About this task:
Return each line of the records below in which the string "brown" turns up.

Data records:

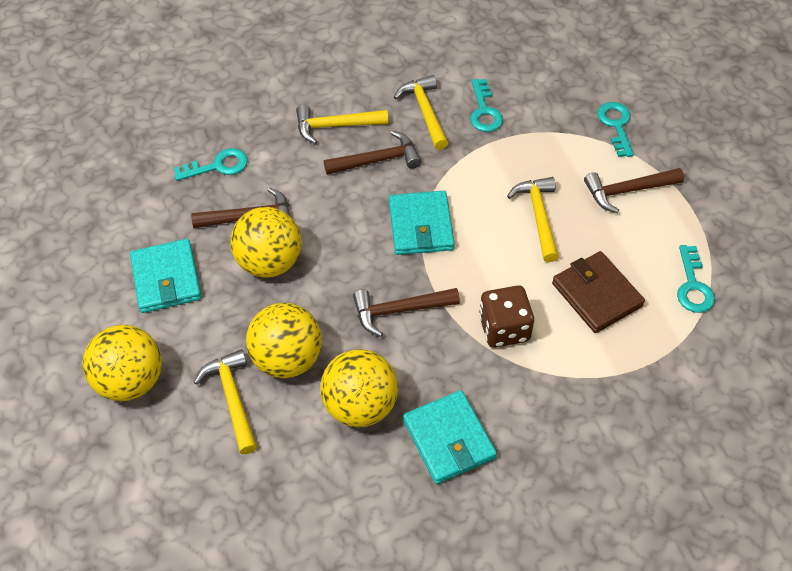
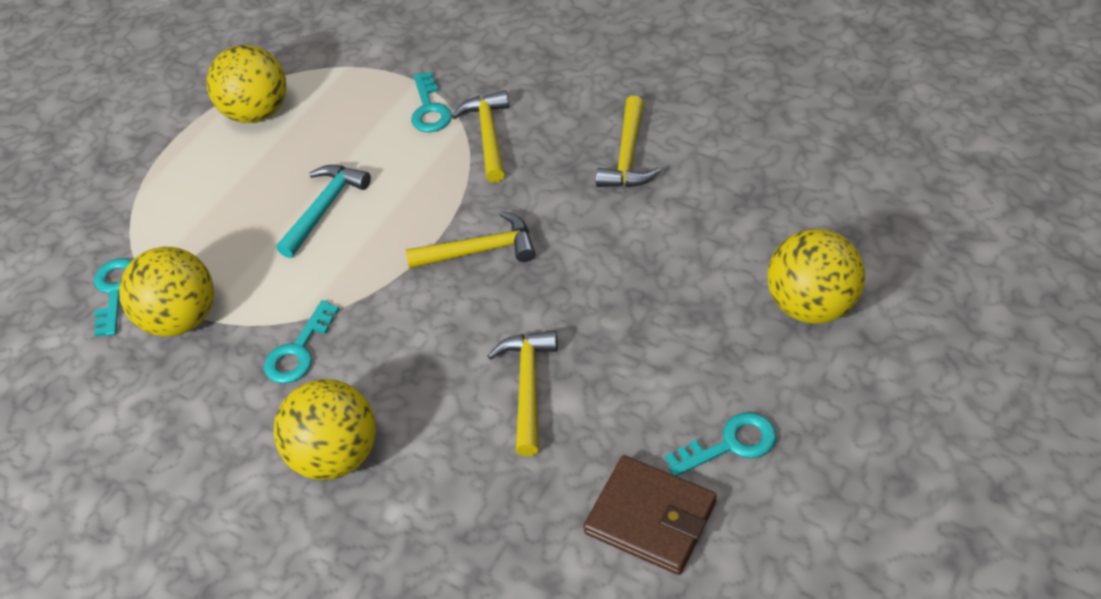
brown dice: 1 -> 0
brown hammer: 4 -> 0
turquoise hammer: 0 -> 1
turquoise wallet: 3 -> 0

==

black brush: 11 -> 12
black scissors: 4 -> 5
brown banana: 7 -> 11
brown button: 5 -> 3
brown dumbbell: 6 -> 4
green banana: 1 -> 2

--

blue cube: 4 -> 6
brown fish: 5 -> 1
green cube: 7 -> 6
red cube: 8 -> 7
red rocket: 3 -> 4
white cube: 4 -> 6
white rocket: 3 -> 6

Answer box:
brown dice: 1 -> 0
brown hammer: 4 -> 0
brown banana: 7 -> 11
brown button: 5 -> 3
brown dumbbell: 6 -> 4
brown fish: 5 -> 1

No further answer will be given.